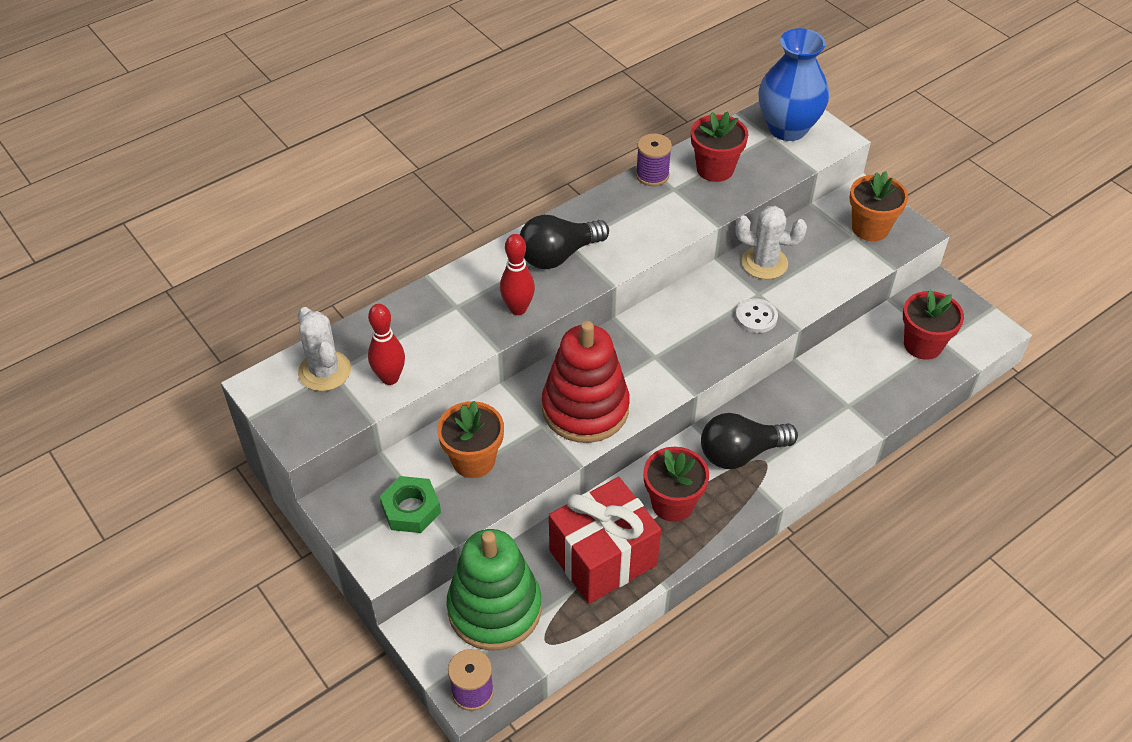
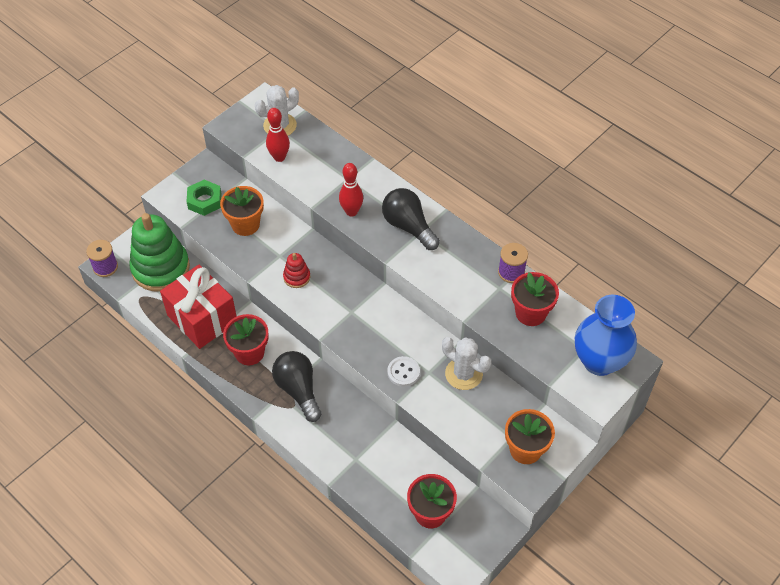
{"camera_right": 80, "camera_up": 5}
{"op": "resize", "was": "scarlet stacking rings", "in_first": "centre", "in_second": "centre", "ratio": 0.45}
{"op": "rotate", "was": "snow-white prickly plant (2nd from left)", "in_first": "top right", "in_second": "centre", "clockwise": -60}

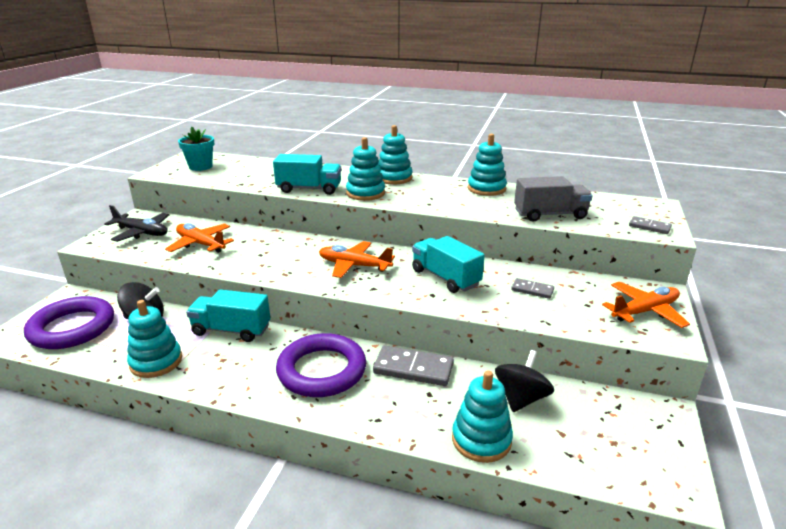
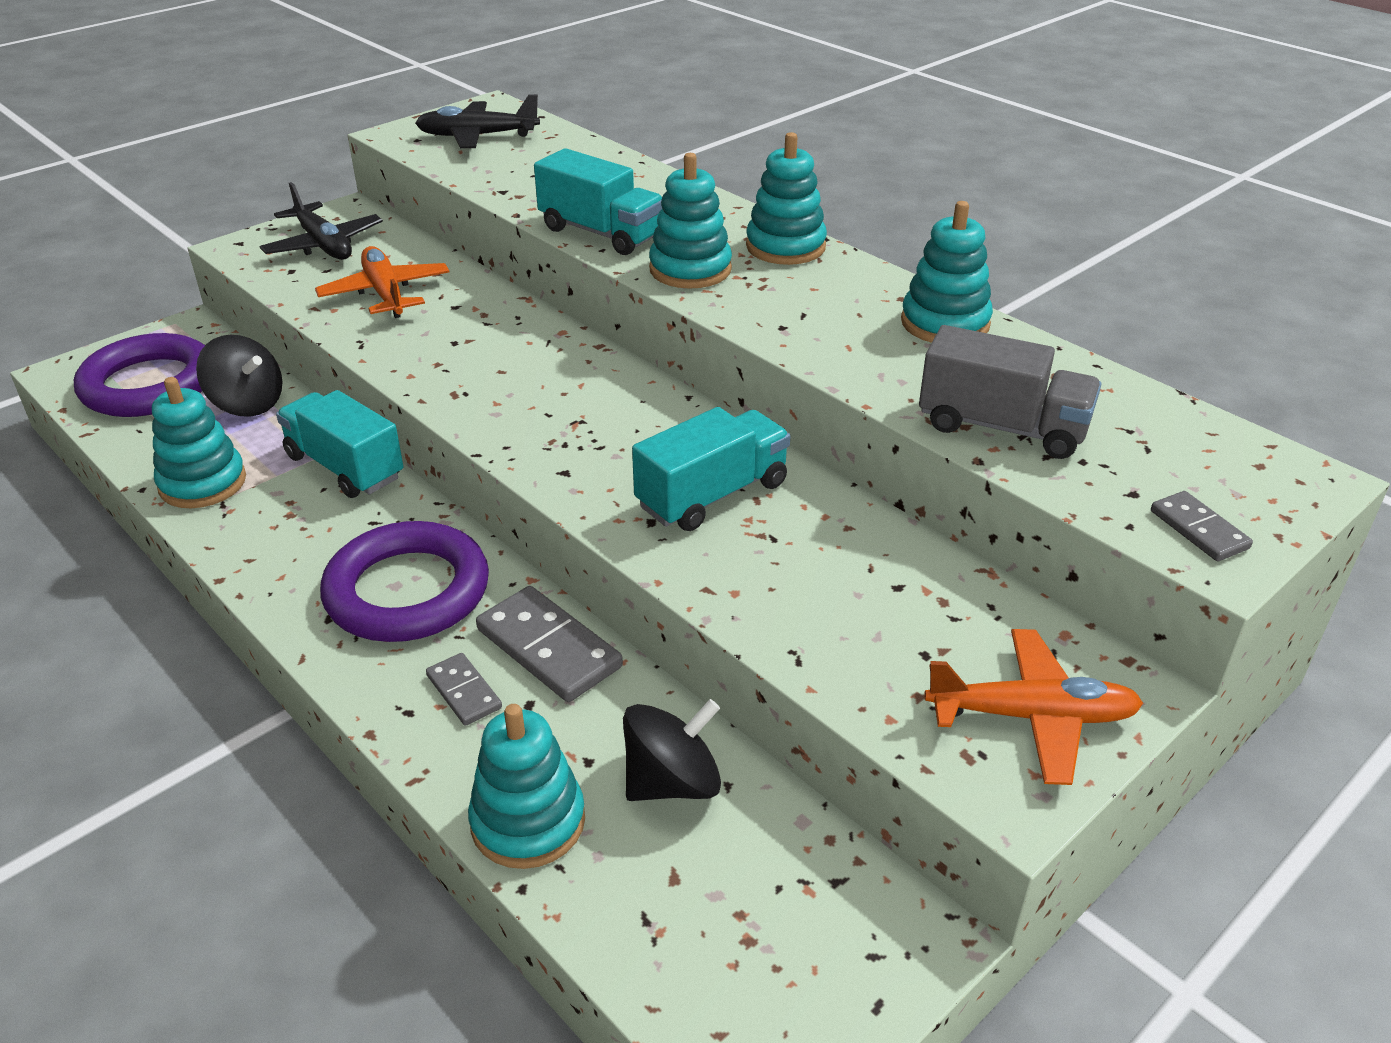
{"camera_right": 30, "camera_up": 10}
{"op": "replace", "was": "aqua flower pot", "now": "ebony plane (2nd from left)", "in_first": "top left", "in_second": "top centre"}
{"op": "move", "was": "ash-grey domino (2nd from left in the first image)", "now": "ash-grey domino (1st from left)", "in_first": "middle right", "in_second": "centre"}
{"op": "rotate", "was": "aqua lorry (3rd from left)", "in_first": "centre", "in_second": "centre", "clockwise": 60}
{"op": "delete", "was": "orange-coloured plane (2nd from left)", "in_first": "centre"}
··········
> _Aim of the task_: The records above need to be reproduced exactly, with all images omitted.

> _Task result_:
{"camera_right": 80, "camera_up": 5}
{"op": "resize", "was": "scarlet stacking rings", "in_first": "centre", "in_second": "centre", "ratio": 0.45}
{"op": "rotate", "was": "snow-white prickly plant (2nd from left)", "in_first": "top right", "in_second": "centre", "clockwise": -60}

{"camera_right": 30, "camera_up": 10}
{"op": "replace", "was": "aqua flower pot", "now": "ebony plane (2nd from left)", "in_first": "top left", "in_second": "top centre"}
{"op": "move", "was": "ash-grey domino (2nd from left in the first image)", "now": "ash-grey domino (1st from left)", "in_first": "middle right", "in_second": "centre"}
{"op": "rotate", "was": "aqua lorry (3rd from left)", "in_first": "centre", "in_second": "centre", "clockwise": 60}
{"op": "delete", "was": "orange-coloured plane (2nd from left)", "in_first": "centre"}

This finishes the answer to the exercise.